**Goal of the exercise**:
Copy out the entries below word for word, from the line with "Locate each specified" through the line with "gnat [1079, 759]", with both of those lines included.

**Exercise materials**:
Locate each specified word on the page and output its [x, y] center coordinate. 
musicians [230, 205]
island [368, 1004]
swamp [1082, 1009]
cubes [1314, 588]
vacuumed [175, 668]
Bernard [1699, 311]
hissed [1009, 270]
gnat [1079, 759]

* * *

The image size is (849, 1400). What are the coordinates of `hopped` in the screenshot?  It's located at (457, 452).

**Worked answer**:
Locate each specified word on the page and output its [x, y] center coordinate. 
musicians [230, 205]
island [368, 1004]
swamp [1082, 1009]
cubes [1314, 588]
vacuumed [175, 668]
Bernard [1699, 311]
hissed [1009, 270]
gnat [1079, 759]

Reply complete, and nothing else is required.